:: DATA SHOWN ::
______

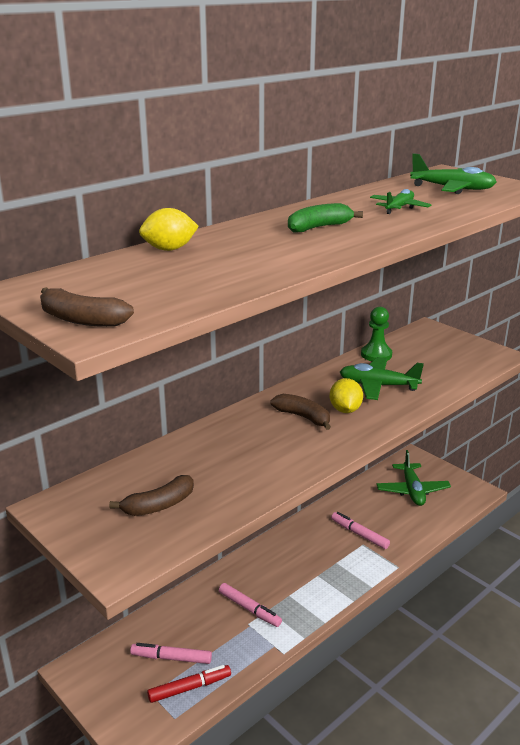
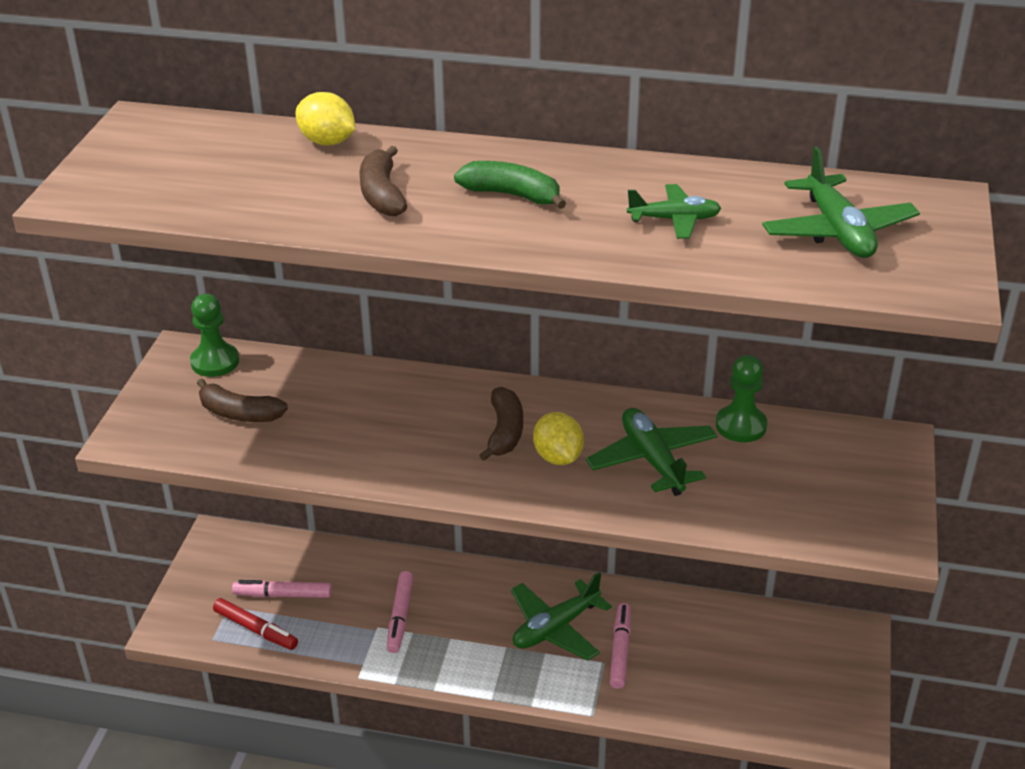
camera: 55 degrees right, 10 degrees up
(81, 320) = (98, 179): brown banana -> brown banana (382, 194)
(83, 496) = (215, 362): none -> green pawn
(171, 658) = (283, 595): pink marker -> pink marker turned 60 degrees counterclockwise
(345, 410) = (558, 457): yellow lemon -> yellow lemon turned 75 degrees counterclockwise
(412, 490) = (771, 663): green plane -> green plane (555, 628)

______

:: PROBLEM DETAILS ::
Counting only lines that hold "green", state how many appear in the records, and give nothing but the number.

:: ANSWER SPACE ::
2